» EXERCISE BRIEF: An identical transcription of the records is required.

» PROVIDED RECORDS:

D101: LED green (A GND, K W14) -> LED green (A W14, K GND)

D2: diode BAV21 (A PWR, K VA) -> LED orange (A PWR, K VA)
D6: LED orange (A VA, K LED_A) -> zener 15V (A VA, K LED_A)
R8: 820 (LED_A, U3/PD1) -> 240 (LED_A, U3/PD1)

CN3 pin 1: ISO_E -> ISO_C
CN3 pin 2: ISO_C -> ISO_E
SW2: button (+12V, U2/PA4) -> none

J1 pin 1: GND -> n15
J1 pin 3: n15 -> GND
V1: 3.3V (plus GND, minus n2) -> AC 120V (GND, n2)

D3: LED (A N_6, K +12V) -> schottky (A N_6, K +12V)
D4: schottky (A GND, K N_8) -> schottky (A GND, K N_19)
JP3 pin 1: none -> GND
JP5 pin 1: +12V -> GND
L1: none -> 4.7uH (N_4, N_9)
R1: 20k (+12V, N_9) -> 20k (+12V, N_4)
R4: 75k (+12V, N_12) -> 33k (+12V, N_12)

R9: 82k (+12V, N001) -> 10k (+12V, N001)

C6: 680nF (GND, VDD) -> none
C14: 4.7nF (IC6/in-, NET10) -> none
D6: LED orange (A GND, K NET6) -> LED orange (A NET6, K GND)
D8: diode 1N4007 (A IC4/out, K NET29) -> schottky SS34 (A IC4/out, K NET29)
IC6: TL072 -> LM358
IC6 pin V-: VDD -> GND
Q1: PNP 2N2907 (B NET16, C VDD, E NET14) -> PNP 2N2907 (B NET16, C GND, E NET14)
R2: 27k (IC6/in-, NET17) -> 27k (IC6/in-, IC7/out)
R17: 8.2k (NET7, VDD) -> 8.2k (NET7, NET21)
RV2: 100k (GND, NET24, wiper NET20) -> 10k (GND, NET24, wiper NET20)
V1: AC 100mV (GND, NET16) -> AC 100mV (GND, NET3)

» WRITTEN RESPONSE:
D101: LED green (A GND, K W14) -> LED green (A W14, K GND)

D2: diode BAV21 (A PWR, K VA) -> LED orange (A PWR, K VA)
D6: LED orange (A VA, K LED_A) -> zener 15V (A VA, K LED_A)
R8: 820 (LED_A, U3/PD1) -> 240 (LED_A, U3/PD1)

CN3 pin 1: ISO_E -> ISO_C
CN3 pin 2: ISO_C -> ISO_E
SW2: button (+12V, U2/PA4) -> none

J1 pin 1: GND -> n15
J1 pin 3: n15 -> GND
V1: 3.3V (plus GND, minus n2) -> AC 120V (GND, n2)

D3: LED (A N_6, K +12V) -> schottky (A N_6, K +12V)
D4: schottky (A GND, K N_8) -> schottky (A GND, K N_19)
JP3 pin 1: none -> GND
JP5 pin 1: +12V -> GND
L1: none -> 4.7uH (N_4, N_9)
R1: 20k (+12V, N_9) -> 20k (+12V, N_4)
R4: 75k (+12V, N_12) -> 33k (+12V, N_12)

R9: 82k (+12V, N001) -> 10k (+12V, N001)

C6: 680nF (GND, VDD) -> none
C14: 4.7nF (IC6/in-, NET10) -> none
D6: LED orange (A GND, K NET6) -> LED orange (A NET6, K GND)
D8: diode 1N4007 (A IC4/out, K NET29) -> schottky SS34 (A IC4/out, K NET29)
IC6: TL072 -> LM358
IC6 pin V-: VDD -> GND
Q1: PNP 2N2907 (B NET16, C VDD, E NET14) -> PNP 2N2907 (B NET16, C GND, E NET14)
R2: 27k (IC6/in-, NET17) -> 27k (IC6/in-, IC7/out)
R17: 8.2k (NET7, VDD) -> 8.2k (NET7, NET21)
RV2: 100k (GND, NET24, wiper NET20) -> 10k (GND, NET24, wiper NET20)
V1: AC 100mV (GND, NET16) -> AC 100mV (GND, NET3)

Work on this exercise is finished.